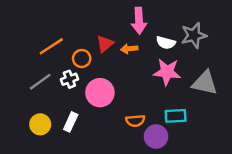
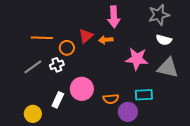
gray star: (194, 35) -> (159, 15), moved
white semicircle: (166, 43) -> (164, 40), moved
orange line: (51, 46) -> (42, 38), turned 35
pink circle: (100, 93) -> (82, 89), moved
yellow circle: (40, 124) -> (33, 114), moved

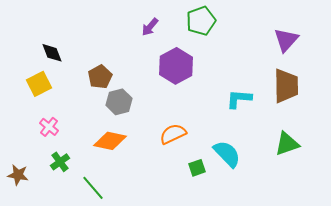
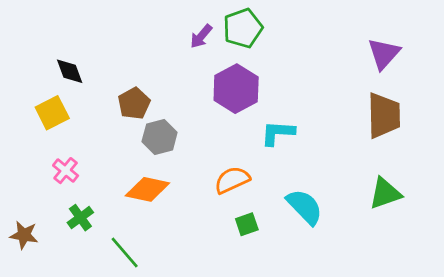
green pentagon: (201, 21) -> (243, 28), moved
cyan L-shape: (239, 99) -> (278, 133), moved
green square: (197, 168) -> (247, 224), moved

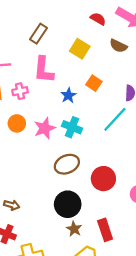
------------------------------
* WHAT IS BEING ASKED
Using the listing above, return all lines where the word "moved" occurs.

* OUTPUT BELOW
gray star: (194, 35) -> (159, 15), moved
white semicircle: (166, 43) -> (164, 40), moved
pink circle: (100, 93) -> (82, 89), moved
yellow circle: (40, 124) -> (33, 114), moved
green pentagon: (201, 21) -> (243, 28), moved
cyan L-shape: (239, 99) -> (278, 133), moved
green square: (197, 168) -> (247, 224), moved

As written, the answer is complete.